[Data excerpts]
..........

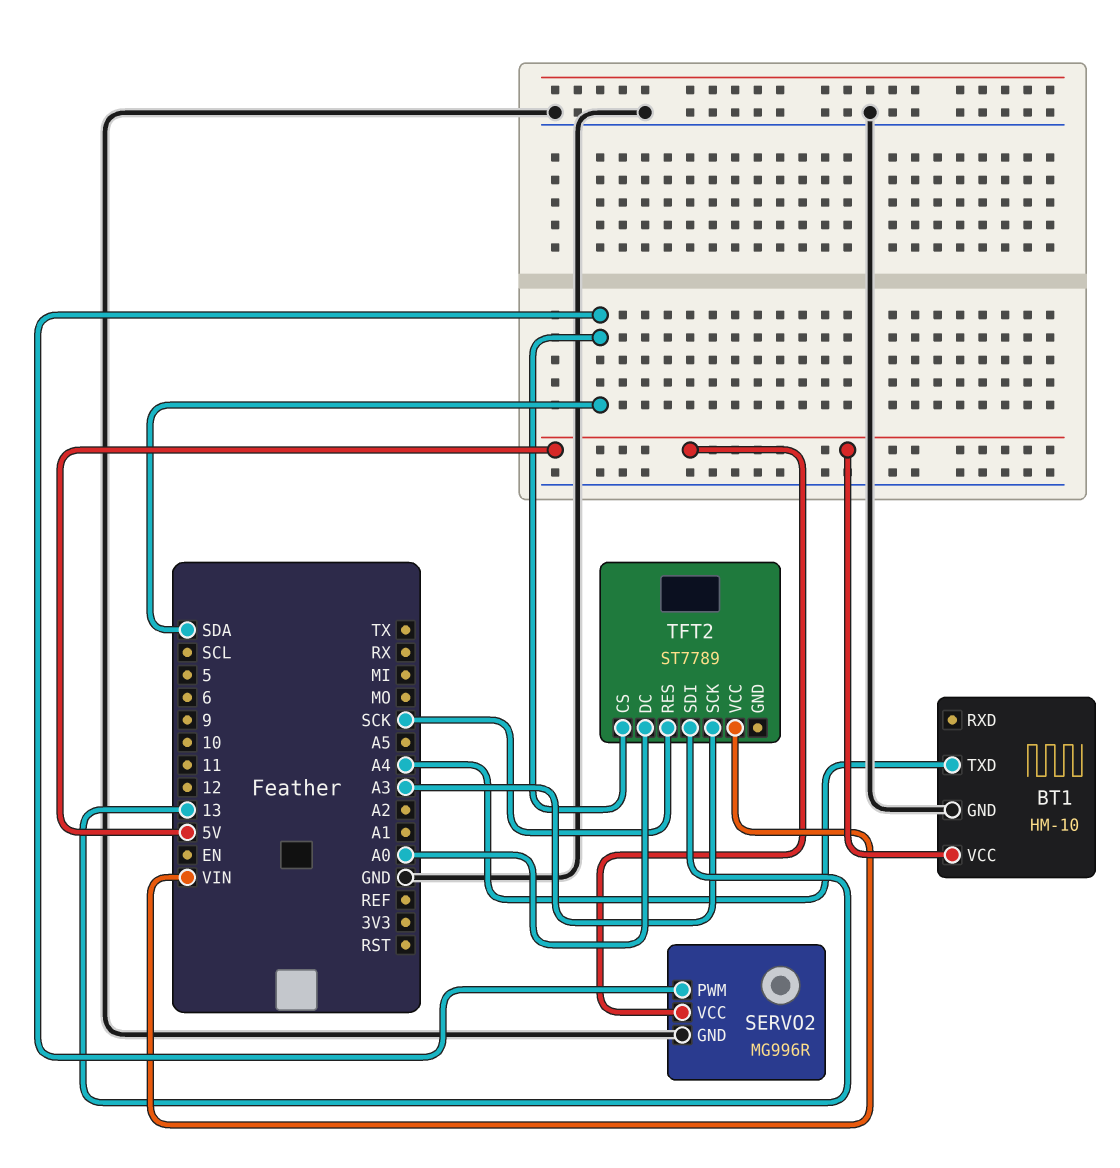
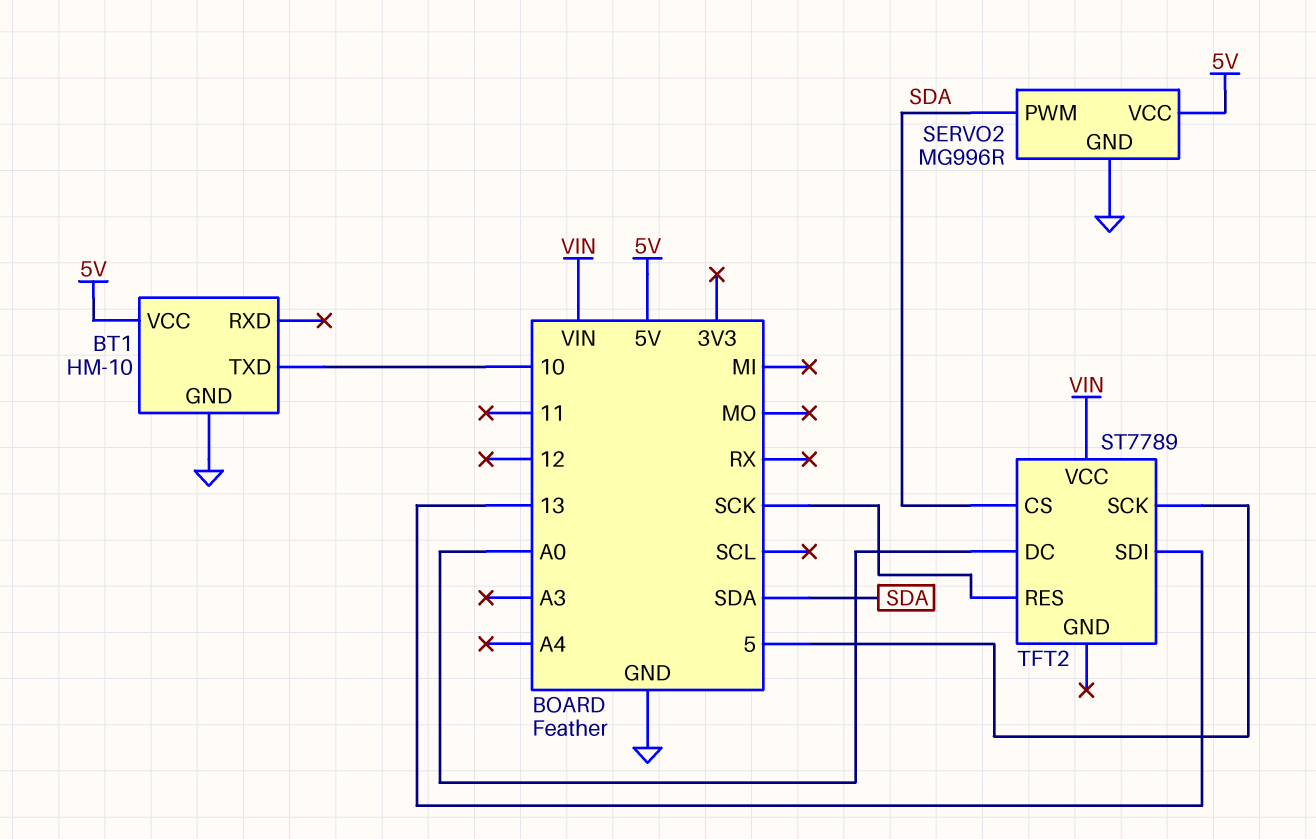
BT1 pin TXD: A4 -> 10
TFT2 pin SCK: A3 -> 5

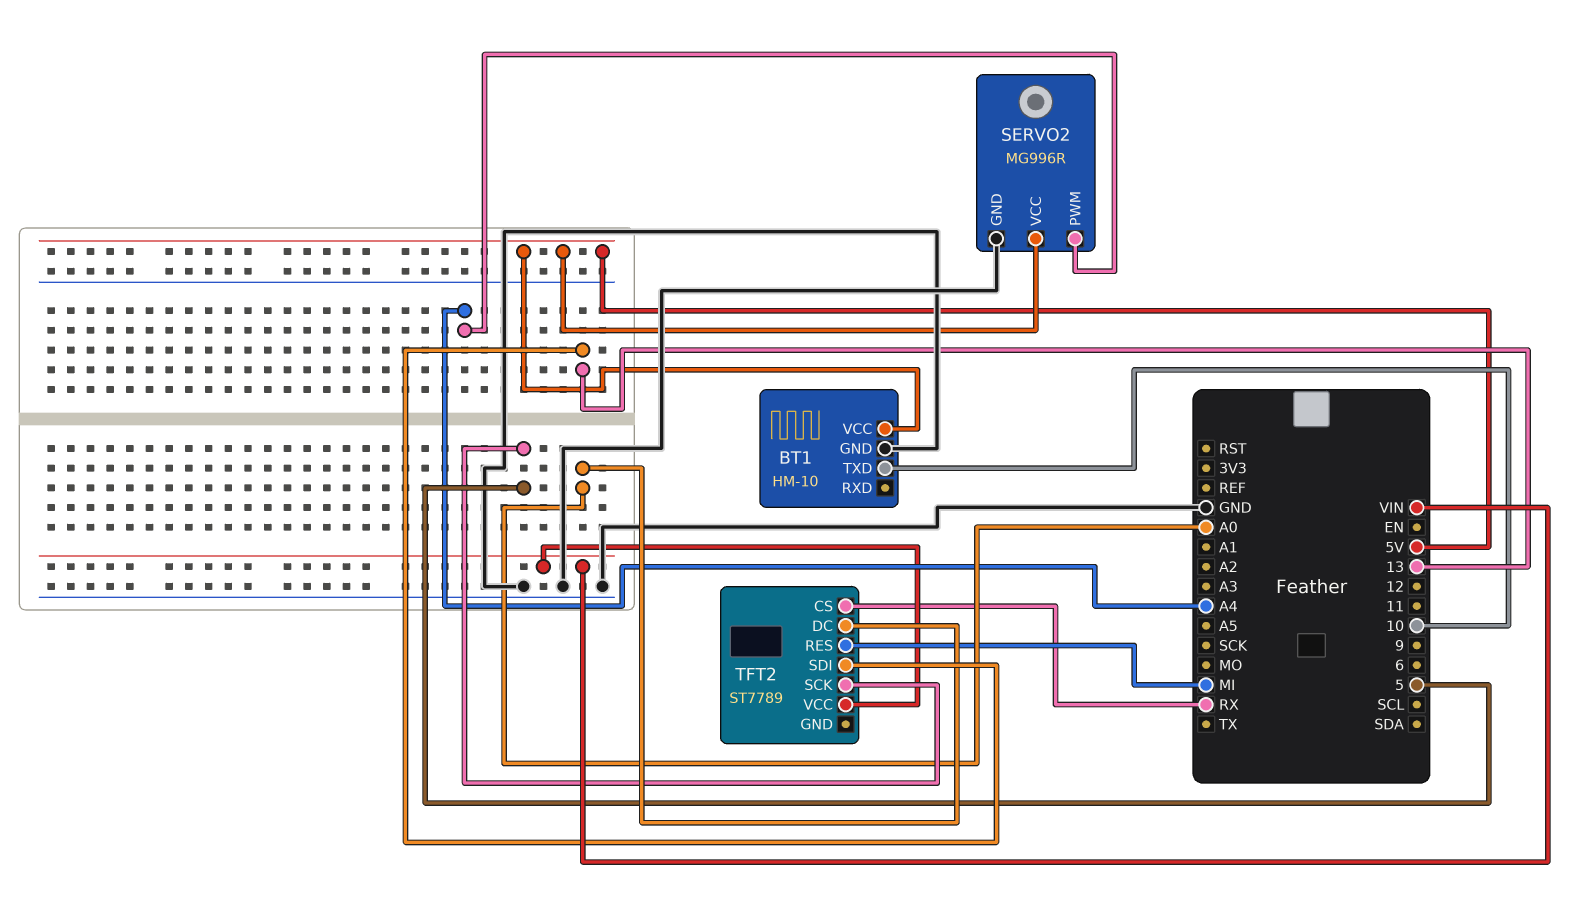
SERVO2 pin PWM: SDA -> A4
TFT2 pin CS: SDA -> RX
TFT2 pin RES: SCK -> MI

..........

* **Exercise aim**: Your answer must be an exact transcription of the records above, minus the pictures.

* **Completed exercise**:
BT1 pin TXD: A4 -> 10
TFT2 pin SCK: A3 -> 5

SERVO2 pin PWM: SDA -> A4
TFT2 pin CS: SDA -> RX
TFT2 pin RES: SCK -> MI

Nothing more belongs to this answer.